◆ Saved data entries
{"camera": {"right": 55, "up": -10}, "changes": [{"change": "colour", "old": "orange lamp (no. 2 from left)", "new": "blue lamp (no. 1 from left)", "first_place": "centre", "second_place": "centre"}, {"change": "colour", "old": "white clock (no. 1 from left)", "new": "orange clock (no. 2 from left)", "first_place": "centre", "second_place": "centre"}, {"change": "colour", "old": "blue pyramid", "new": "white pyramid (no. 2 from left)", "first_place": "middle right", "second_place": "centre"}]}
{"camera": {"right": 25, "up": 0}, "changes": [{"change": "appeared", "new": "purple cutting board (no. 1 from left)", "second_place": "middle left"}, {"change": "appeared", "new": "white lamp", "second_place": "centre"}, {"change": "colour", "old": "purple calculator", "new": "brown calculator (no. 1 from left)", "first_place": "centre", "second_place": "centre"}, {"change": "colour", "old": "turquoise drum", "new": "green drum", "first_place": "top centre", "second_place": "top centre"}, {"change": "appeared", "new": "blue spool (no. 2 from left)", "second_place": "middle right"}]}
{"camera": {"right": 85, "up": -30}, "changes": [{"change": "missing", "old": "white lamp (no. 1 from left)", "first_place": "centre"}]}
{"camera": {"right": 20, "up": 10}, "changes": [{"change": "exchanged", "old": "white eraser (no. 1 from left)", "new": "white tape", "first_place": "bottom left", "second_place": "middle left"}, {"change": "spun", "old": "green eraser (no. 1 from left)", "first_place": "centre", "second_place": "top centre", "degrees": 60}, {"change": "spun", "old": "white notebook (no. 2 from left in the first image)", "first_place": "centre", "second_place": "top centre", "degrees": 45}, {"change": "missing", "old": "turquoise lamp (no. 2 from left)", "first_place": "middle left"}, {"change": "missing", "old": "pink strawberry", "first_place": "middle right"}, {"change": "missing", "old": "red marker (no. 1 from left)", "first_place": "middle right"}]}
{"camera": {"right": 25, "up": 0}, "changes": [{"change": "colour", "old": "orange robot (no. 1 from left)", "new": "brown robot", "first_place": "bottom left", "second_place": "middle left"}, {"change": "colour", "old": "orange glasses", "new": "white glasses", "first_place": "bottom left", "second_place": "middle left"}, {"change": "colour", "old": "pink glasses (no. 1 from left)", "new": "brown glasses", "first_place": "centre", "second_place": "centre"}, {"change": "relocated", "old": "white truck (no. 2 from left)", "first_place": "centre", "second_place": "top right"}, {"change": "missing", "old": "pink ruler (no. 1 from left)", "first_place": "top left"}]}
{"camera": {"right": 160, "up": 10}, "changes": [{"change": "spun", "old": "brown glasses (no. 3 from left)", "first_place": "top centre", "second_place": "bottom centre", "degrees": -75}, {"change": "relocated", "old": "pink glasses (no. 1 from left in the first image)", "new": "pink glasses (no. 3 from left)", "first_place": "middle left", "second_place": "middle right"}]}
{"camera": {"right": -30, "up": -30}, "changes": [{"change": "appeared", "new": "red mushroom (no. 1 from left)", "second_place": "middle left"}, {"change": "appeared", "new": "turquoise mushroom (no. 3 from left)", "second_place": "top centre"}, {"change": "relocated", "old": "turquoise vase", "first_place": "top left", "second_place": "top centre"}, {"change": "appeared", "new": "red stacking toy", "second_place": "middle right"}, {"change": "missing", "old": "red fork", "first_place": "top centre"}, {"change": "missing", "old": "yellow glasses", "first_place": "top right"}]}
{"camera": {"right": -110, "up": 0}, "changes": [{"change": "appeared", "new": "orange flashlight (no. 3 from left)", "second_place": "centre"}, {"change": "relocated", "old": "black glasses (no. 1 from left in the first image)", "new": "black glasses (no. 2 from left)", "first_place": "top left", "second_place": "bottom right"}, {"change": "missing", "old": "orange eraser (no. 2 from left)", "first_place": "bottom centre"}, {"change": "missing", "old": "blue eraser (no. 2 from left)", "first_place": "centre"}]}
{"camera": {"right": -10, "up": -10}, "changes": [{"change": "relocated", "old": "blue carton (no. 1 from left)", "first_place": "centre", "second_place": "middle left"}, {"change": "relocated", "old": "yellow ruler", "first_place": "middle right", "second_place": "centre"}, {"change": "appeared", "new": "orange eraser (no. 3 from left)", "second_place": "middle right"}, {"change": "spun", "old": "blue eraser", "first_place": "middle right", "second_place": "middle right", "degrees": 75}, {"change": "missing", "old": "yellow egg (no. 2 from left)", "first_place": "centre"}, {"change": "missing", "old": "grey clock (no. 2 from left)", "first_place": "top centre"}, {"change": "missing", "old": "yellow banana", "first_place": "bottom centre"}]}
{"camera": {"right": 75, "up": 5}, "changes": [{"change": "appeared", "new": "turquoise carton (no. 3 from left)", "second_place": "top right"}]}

◆ About this exercise
Your task is to repeat every entry exactly.

◆ Response to the exercise
{"camera": {"right": 55, "up": -10}, "changes": [{"change": "colour", "old": "orange lamp (no. 2 from left)", "new": "blue lamp (no. 1 from left)", "first_place": "centre", "second_place": "centre"}, {"change": "colour", "old": "white clock (no. 1 from left)", "new": "orange clock (no. 2 from left)", "first_place": "centre", "second_place": "centre"}, {"change": "colour", "old": "blue pyramid", "new": "white pyramid (no. 2 from left)", "first_place": "middle right", "second_place": "centre"}]}
{"camera": {"right": 25, "up": 0}, "changes": [{"change": "appeared", "new": "purple cutting board (no. 1 from left)", "second_place": "middle left"}, {"change": "appeared", "new": "white lamp", "second_place": "centre"}, {"change": "colour", "old": "purple calculator", "new": "brown calculator (no. 1 from left)", "first_place": "centre", "second_place": "centre"}, {"change": "colour", "old": "turquoise drum", "new": "green drum", "first_place": "top centre", "second_place": "top centre"}, {"change": "appeared", "new": "blue spool (no. 2 from left)", "second_place": "middle right"}]}
{"camera": {"right": 85, "up": -30}, "changes": [{"change": "missing", "old": "white lamp (no. 1 from left)", "first_place": "centre"}]}
{"camera": {"right": 20, "up": 10}, "changes": [{"change": "exchanged", "old": "white eraser (no. 1 from left)", "new": "white tape", "first_place": "bottom left", "second_place": "middle left"}, {"change": "spun", "old": "green eraser (no. 1 from left)", "first_place": "centre", "second_place": "top centre", "degrees": 60}, {"change": "spun", "old": "white notebook (no. 2 from left in the first image)", "first_place": "centre", "second_place": "top centre", "degrees": 45}, {"change": "missing", "old": "turquoise lamp (no. 2 from left)", "first_place": "middle left"}, {"change": "missing", "old": "pink strawberry", "first_place": "middle right"}, {"change": "missing", "old": "red marker (no. 1 from left)", "first_place": "middle right"}]}
{"camera": {"right": 25, "up": 0}, "changes": [{"change": "colour", "old": "orange robot (no. 1 from left)", "new": "brown robot", "first_place": "bottom left", "second_place": "middle left"}, {"change": "colour", "old": "orange glasses", "new": "white glasses", "first_place": "bottom left", "second_place": "middle left"}, {"change": "colour", "old": "pink glasses (no. 1 from left)", "new": "brown glasses", "first_place": "centre", "second_place": "centre"}, {"change": "relocated", "old": "white truck (no. 2 from left)", "first_place": "centre", "second_place": "top right"}, {"change": "missing", "old": "pink ruler (no. 1 from left)", "first_place": "top left"}]}
{"camera": {"right": 160, "up": 10}, "changes": [{"change": "spun", "old": "brown glasses (no. 3 from left)", "first_place": "top centre", "second_place": "bottom centre", "degrees": -75}, {"change": "relocated", "old": "pink glasses (no. 1 from left in the first image)", "new": "pink glasses (no. 3 from left)", "first_place": "middle left", "second_place": "middle right"}]}
{"camera": {"right": -30, "up": -30}, "changes": [{"change": "appeared", "new": "red mushroom (no. 1 from left)", "second_place": "middle left"}, {"change": "appeared", "new": "turquoise mushroom (no. 3 from left)", "second_place": "top centre"}, {"change": "relocated", "old": "turquoise vase", "first_place": "top left", "second_place": "top centre"}, {"change": "appeared", "new": "red stacking toy", "second_place": "middle right"}, {"change": "missing", "old": "red fork", "first_place": "top centre"}, {"change": "missing", "old": "yellow glasses", "first_place": "top right"}]}
{"camera": {"right": -110, "up": 0}, "changes": [{"change": "appeared", "new": "orange flashlight (no. 3 from left)", "second_place": "centre"}, {"change": "relocated", "old": "black glasses (no. 1 from left in the first image)", "new": "black glasses (no. 2 from left)", "first_place": "top left", "second_place": "bottom right"}, {"change": "missing", "old": "orange eraser (no. 2 from left)", "first_place": "bottom centre"}, {"change": "missing", "old": "blue eraser (no. 2 from left)", "first_place": "centre"}]}
{"camera": {"right": -10, "up": -10}, "changes": [{"change": "relocated", "old": "blue carton (no. 1 from left)", "first_place": "centre", "second_place": "middle left"}, {"change": "relocated", "old": "yellow ruler", "first_place": "middle right", "second_place": "centre"}, {"change": "appeared", "new": "orange eraser (no. 3 from left)", "second_place": "middle right"}, {"change": "spun", "old": "blue eraser", "first_place": "middle right", "second_place": "middle right", "degrees": 75}, {"change": "missing", "old": "yellow egg (no. 2 from left)", "first_place": "centre"}, {"change": "missing", "old": "grey clock (no. 2 from left)", "first_place": "top centre"}, {"change": "missing", "old": "yellow banana", "first_place": "bottom centre"}]}
{"camera": {"right": 75, "up": 5}, "changes": [{"change": "appeared", "new": "turquoise carton (no. 3 from left)", "second_place": "top right"}]}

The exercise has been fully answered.